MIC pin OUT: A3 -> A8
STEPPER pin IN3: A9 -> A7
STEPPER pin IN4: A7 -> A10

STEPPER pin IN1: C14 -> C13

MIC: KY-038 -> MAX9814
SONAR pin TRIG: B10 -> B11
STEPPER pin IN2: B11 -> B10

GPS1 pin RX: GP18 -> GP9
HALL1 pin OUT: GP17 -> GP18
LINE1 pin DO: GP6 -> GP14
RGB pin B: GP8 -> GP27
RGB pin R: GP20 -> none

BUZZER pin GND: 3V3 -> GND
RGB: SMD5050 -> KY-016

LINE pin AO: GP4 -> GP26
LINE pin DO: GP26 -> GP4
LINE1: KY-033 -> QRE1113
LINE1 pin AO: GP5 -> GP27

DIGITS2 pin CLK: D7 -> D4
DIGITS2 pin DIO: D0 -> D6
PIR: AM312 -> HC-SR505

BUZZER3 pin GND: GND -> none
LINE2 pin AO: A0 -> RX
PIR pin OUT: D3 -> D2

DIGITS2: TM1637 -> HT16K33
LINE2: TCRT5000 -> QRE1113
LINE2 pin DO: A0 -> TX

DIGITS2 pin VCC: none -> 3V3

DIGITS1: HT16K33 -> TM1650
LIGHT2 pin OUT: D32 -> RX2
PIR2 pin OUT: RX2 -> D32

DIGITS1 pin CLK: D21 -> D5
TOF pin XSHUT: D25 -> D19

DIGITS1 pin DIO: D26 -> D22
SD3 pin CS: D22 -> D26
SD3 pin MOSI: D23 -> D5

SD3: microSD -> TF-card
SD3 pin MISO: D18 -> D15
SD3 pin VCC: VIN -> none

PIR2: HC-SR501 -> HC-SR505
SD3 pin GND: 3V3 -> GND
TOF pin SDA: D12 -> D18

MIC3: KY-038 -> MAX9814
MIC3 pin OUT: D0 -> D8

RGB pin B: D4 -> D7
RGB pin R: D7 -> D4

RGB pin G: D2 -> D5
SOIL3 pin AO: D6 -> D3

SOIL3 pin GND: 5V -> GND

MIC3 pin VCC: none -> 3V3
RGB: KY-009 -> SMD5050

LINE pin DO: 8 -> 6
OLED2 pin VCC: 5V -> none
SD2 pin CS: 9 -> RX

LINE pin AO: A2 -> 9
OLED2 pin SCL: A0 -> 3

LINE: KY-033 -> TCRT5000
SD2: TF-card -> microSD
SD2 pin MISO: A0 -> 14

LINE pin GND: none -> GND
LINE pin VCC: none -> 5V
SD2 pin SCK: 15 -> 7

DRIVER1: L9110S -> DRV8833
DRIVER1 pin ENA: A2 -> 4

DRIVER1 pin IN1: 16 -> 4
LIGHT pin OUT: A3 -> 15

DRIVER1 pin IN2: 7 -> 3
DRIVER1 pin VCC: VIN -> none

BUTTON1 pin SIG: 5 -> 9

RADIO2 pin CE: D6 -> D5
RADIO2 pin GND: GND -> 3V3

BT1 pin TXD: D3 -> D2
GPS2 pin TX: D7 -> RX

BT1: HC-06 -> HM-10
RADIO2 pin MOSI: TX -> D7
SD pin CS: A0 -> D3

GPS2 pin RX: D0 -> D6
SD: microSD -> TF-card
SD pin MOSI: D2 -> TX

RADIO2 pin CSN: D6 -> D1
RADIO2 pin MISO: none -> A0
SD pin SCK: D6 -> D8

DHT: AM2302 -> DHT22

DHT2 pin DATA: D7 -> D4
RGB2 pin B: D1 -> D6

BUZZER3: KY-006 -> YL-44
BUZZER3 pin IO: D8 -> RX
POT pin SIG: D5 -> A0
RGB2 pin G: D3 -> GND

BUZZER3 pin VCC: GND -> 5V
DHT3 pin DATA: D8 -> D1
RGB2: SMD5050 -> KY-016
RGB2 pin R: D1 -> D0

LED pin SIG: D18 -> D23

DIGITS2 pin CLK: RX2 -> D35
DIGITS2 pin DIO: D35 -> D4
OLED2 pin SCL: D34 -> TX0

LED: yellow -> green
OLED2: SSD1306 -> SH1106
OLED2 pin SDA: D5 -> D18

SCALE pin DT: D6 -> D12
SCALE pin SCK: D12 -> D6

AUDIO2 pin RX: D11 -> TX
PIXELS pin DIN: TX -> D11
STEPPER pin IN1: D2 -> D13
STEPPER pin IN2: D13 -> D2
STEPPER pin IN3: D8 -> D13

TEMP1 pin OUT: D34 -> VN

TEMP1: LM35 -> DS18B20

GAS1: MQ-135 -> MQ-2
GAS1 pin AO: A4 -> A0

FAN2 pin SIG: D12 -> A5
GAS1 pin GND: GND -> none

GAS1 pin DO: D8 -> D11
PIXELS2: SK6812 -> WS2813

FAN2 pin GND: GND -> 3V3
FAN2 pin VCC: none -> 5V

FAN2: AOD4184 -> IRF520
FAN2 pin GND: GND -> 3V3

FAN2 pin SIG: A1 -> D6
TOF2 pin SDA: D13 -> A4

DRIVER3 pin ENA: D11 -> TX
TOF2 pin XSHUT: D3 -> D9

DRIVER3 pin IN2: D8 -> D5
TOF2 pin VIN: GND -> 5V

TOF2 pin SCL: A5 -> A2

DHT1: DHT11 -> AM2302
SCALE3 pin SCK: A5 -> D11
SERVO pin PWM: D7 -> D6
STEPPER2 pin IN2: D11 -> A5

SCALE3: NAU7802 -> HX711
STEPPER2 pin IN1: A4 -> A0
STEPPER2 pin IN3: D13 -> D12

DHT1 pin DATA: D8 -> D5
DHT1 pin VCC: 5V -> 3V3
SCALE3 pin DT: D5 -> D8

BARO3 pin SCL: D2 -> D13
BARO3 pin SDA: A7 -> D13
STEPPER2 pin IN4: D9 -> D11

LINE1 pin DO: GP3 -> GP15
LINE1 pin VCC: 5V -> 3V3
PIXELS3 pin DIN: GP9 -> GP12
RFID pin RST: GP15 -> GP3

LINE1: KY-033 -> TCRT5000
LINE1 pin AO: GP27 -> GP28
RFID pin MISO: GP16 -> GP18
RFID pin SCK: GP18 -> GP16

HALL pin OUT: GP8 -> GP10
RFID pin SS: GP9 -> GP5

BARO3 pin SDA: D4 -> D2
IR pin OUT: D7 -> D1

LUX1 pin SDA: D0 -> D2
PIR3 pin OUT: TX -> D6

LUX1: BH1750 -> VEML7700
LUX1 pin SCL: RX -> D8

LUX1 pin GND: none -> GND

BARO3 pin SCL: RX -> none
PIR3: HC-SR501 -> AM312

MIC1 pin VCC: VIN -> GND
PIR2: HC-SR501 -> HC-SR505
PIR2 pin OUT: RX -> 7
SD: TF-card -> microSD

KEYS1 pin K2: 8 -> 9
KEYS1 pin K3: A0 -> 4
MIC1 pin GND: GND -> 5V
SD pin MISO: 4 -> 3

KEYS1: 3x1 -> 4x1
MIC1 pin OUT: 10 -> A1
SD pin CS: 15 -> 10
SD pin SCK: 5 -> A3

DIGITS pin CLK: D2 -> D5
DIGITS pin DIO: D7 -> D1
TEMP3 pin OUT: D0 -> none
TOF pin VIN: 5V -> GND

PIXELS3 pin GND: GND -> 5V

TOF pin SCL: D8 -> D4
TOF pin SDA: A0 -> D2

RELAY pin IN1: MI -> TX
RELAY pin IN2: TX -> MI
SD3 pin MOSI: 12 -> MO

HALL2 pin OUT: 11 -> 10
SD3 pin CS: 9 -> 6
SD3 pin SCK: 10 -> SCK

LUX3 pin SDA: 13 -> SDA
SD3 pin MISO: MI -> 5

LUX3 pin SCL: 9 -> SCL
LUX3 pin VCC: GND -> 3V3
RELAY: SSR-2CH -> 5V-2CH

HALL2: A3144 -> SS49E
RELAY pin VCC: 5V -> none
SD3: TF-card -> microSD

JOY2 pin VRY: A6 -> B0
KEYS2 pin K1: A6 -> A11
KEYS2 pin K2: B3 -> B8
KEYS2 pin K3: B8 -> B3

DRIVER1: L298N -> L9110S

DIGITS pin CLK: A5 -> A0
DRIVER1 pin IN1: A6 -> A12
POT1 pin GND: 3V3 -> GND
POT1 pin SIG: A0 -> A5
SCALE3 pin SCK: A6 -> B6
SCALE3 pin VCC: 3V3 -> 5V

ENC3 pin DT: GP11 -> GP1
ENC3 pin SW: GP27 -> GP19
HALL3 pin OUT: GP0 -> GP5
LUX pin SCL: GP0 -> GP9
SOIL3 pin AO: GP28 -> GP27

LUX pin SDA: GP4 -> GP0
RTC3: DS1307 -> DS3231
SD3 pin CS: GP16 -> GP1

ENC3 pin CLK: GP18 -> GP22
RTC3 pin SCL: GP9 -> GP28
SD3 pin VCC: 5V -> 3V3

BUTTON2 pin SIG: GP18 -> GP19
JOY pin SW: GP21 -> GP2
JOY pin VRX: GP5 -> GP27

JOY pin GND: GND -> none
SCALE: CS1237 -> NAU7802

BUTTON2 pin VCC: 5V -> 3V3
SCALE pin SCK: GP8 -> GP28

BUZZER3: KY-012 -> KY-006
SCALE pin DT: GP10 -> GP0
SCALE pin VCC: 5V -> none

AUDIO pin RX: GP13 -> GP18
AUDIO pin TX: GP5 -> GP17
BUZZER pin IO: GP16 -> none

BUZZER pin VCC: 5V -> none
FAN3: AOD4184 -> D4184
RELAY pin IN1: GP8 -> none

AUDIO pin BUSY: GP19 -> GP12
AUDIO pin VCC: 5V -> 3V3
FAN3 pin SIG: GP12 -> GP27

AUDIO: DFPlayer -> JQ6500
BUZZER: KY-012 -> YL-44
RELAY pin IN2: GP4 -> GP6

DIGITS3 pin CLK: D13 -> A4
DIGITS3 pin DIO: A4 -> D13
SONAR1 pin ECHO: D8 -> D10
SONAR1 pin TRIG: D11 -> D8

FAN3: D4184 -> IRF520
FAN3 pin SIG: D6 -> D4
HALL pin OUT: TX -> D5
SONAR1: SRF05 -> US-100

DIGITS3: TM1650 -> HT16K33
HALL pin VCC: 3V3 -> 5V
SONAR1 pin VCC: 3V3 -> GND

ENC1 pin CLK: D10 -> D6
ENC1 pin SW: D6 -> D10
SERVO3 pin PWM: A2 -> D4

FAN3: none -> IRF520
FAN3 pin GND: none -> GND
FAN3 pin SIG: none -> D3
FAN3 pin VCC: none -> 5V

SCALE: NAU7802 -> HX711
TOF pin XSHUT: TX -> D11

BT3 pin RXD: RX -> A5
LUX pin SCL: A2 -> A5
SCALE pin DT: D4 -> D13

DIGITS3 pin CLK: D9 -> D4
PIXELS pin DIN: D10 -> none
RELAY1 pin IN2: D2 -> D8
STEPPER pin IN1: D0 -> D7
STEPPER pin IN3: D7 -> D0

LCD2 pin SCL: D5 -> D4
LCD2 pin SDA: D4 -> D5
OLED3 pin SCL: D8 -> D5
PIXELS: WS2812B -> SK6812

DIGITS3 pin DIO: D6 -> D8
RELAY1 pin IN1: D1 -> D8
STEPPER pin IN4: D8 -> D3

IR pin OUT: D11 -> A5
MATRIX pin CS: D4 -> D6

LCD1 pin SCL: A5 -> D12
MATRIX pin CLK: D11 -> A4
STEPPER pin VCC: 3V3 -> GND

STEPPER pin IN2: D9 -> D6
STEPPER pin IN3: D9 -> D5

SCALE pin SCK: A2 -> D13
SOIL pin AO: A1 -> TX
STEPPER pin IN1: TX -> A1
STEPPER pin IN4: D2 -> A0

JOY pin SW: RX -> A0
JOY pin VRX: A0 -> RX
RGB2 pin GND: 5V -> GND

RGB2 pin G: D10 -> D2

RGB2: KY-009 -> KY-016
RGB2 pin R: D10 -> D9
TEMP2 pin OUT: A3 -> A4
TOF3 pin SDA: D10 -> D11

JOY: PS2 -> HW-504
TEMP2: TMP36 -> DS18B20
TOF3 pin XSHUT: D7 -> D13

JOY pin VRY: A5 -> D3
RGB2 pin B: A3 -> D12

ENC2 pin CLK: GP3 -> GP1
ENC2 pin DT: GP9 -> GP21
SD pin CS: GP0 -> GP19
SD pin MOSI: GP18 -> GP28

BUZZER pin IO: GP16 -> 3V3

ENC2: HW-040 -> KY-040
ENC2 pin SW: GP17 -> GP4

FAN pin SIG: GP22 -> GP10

■ Exercise requirements
From the first line of the material above down to the line with "TOF pin SDA: D12 -> D18", output each line exactly; include both of those lines and add no others.

■ Answer area
MIC pin OUT: A3 -> A8
STEPPER pin IN3: A9 -> A7
STEPPER pin IN4: A7 -> A10

STEPPER pin IN1: C14 -> C13

MIC: KY-038 -> MAX9814
SONAR pin TRIG: B10 -> B11
STEPPER pin IN2: B11 -> B10

GPS1 pin RX: GP18 -> GP9
HALL1 pin OUT: GP17 -> GP18
LINE1 pin DO: GP6 -> GP14
RGB pin B: GP8 -> GP27
RGB pin R: GP20 -> none

BUZZER pin GND: 3V3 -> GND
RGB: SMD5050 -> KY-016

LINE pin AO: GP4 -> GP26
LINE pin DO: GP26 -> GP4
LINE1: KY-033 -> QRE1113
LINE1 pin AO: GP5 -> GP27

DIGITS2 pin CLK: D7 -> D4
DIGITS2 pin DIO: D0 -> D6
PIR: AM312 -> HC-SR505

BUZZER3 pin GND: GND -> none
LINE2 pin AO: A0 -> RX
PIR pin OUT: D3 -> D2

DIGITS2: TM1637 -> HT16K33
LINE2: TCRT5000 -> QRE1113
LINE2 pin DO: A0 -> TX

DIGITS2 pin VCC: none -> 3V3

DIGITS1: HT16K33 -> TM1650
LIGHT2 pin OUT: D32 -> RX2
PIR2 pin OUT: RX2 -> D32

DIGITS1 pin CLK: D21 -> D5
TOF pin XSHUT: D25 -> D19

DIGITS1 pin DIO: D26 -> D22
SD3 pin CS: D22 -> D26
SD3 pin MOSI: D23 -> D5

SD3: microSD -> TF-card
SD3 pin MISO: D18 -> D15
SD3 pin VCC: VIN -> none

PIR2: HC-SR501 -> HC-SR505
SD3 pin GND: 3V3 -> GND
TOF pin SDA: D12 -> D18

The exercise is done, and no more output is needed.